• Entries taken from a collection:

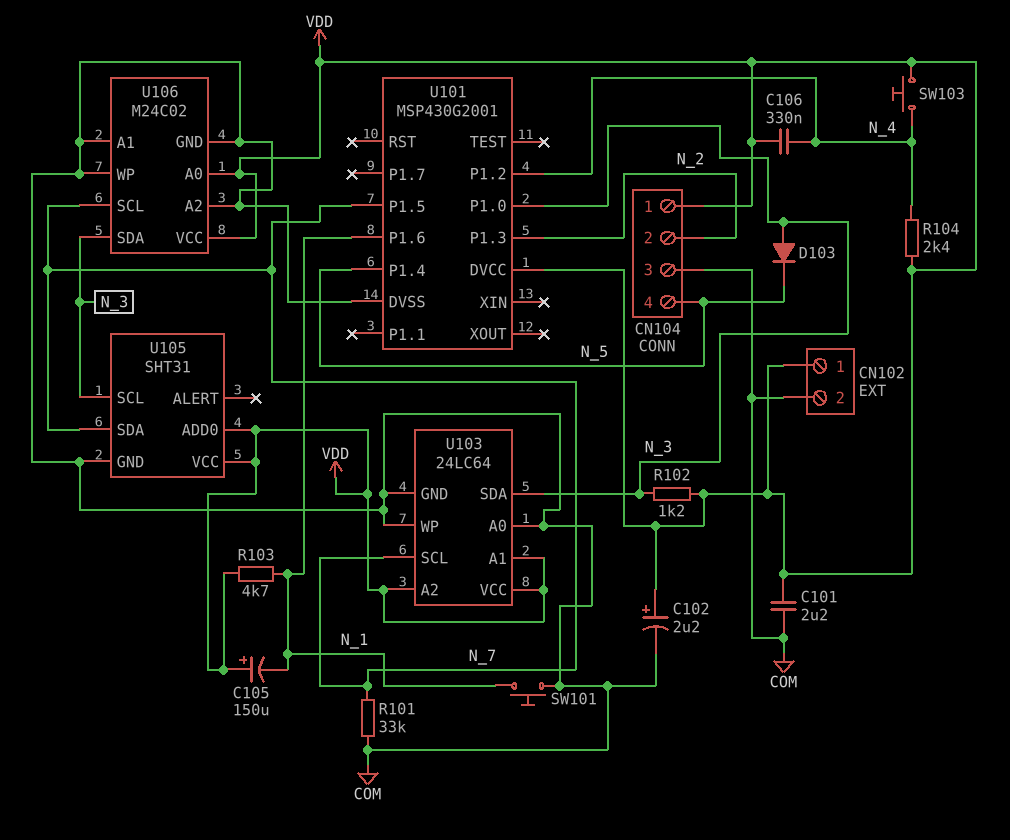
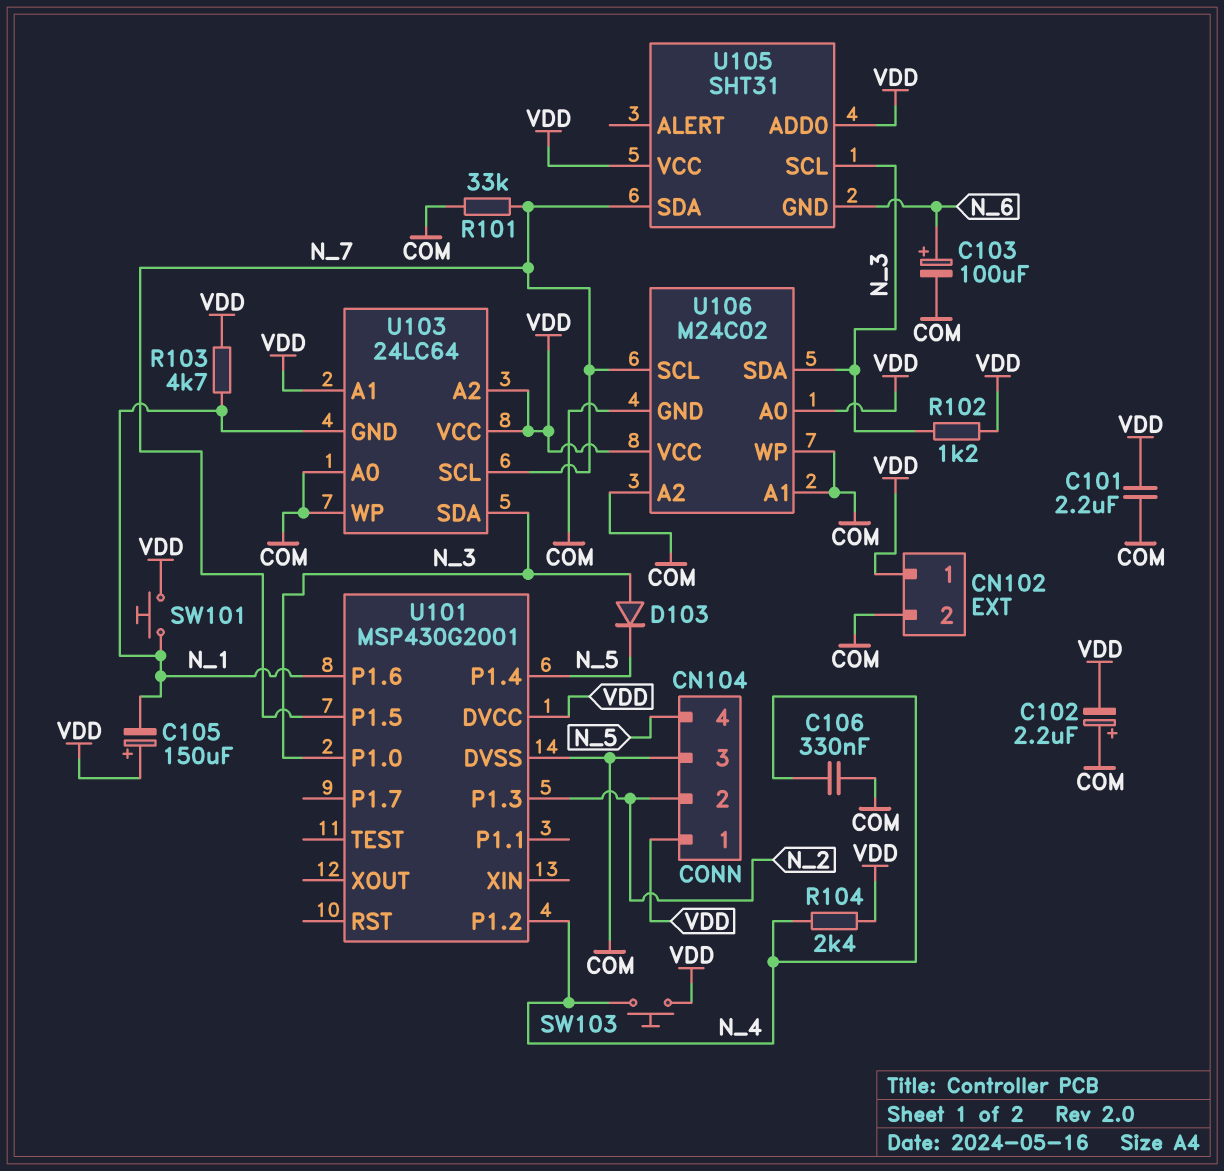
C102: 2.2uF (plus VDD, minus COM) -> 2.2uF (plus COM, minus VDD)
C103: none -> 100uF (plus N_6, minus COM)
C106: 330nF (N_4, VDD) -> 330nF (COM, N_4)
SW101: button (COM, N_1) -> button (N_1, VDD)
U103 pin GND: COM -> N_1
U105 pin GND: COM -> N_6

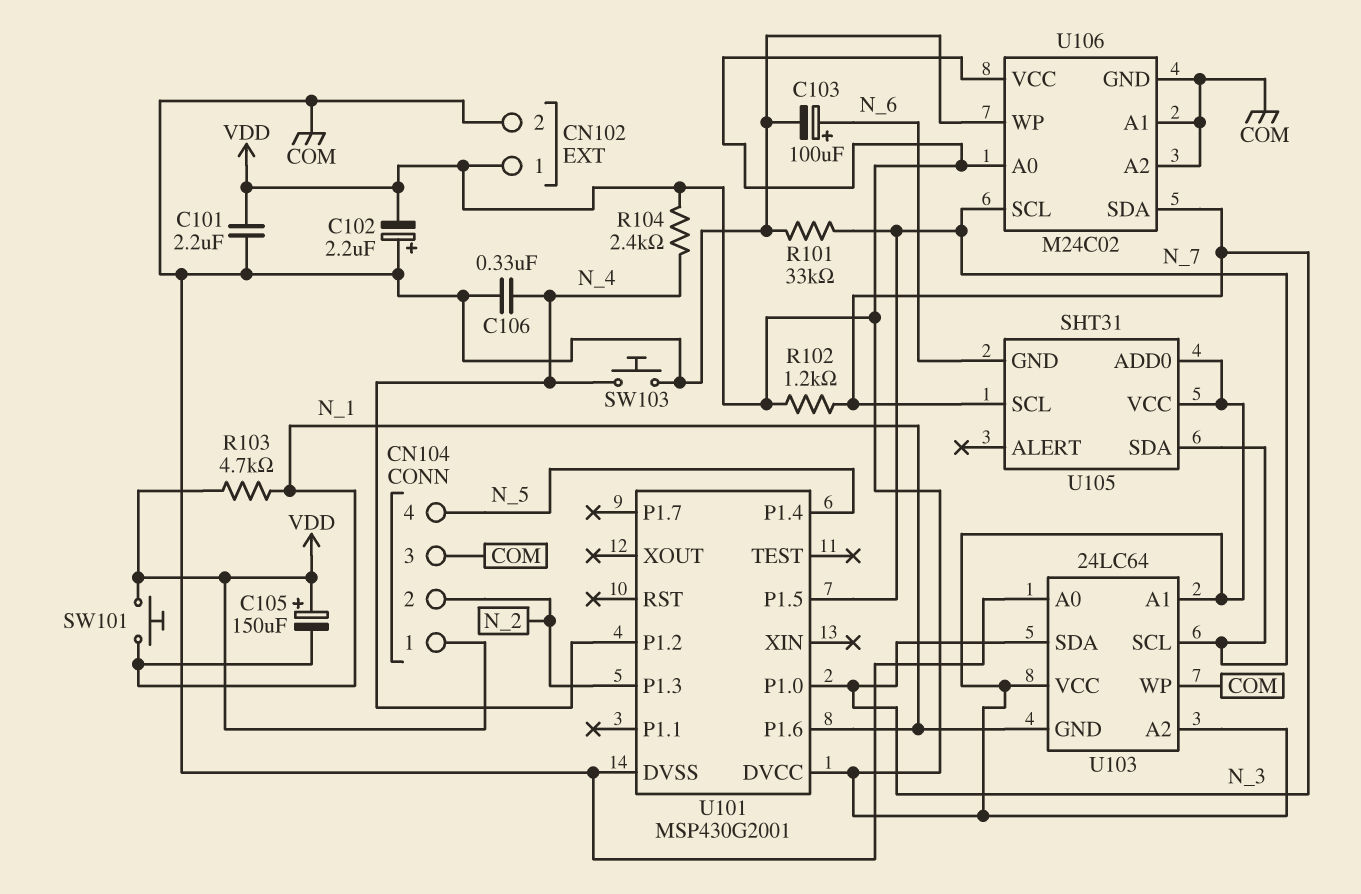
D103: diode (A N_3, K N_5) -> none
SW103: button (N_4, VDD) -> button (COM, N_4)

• Exercise description: Every line above gets copied exactly; none of the pictures do.

• Answer box:
C102: 2.2uF (plus VDD, minus COM) -> 2.2uF (plus COM, minus VDD)
C103: none -> 100uF (plus N_6, minus COM)
C106: 330nF (N_4, VDD) -> 330nF (COM, N_4)
SW101: button (COM, N_1) -> button (N_1, VDD)
U103 pin GND: COM -> N_1
U105 pin GND: COM -> N_6

D103: diode (A N_3, K N_5) -> none
SW103: button (N_4, VDD) -> button (COM, N_4)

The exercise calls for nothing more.